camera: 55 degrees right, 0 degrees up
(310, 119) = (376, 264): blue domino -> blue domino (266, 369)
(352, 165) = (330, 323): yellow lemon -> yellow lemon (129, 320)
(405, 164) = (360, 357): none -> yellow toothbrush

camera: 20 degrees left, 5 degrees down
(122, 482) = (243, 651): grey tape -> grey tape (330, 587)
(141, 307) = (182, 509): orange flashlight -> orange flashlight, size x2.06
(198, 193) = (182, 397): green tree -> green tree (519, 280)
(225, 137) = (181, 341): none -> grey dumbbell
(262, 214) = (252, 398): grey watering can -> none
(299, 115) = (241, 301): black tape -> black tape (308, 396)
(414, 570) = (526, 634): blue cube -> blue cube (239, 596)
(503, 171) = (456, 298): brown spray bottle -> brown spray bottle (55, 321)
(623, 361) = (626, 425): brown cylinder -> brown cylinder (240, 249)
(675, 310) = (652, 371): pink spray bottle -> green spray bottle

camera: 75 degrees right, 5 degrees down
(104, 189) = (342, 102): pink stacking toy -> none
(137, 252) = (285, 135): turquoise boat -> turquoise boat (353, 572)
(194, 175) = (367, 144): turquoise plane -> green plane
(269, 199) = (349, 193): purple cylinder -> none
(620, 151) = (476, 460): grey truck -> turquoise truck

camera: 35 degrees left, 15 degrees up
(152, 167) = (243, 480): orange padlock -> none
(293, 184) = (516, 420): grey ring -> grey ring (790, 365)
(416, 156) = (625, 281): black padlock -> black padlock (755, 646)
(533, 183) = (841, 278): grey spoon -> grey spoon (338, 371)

Work to be completed: Output only an exact transcription of the lines above from the one with "(225, 137) = (181, 341): none" up to and including the one with "(104, 189) = (342, 102): pink".

Worked solution:
(225, 137) = (181, 341): none -> grey dumbbell
(262, 214) = (252, 398): grey watering can -> none
(299, 115) = (241, 301): black tape -> black tape (308, 396)
(414, 570) = (526, 634): blue cube -> blue cube (239, 596)
(503, 171) = (456, 298): brown spray bottle -> brown spray bottle (55, 321)
(623, 361) = (626, 425): brown cylinder -> brown cylinder (240, 249)
(675, 310) = (652, 371): pink spray bottle -> green spray bottle

camera: 75 degrees right, 5 degrees down
(104, 189) = (342, 102): pink stacking toy -> none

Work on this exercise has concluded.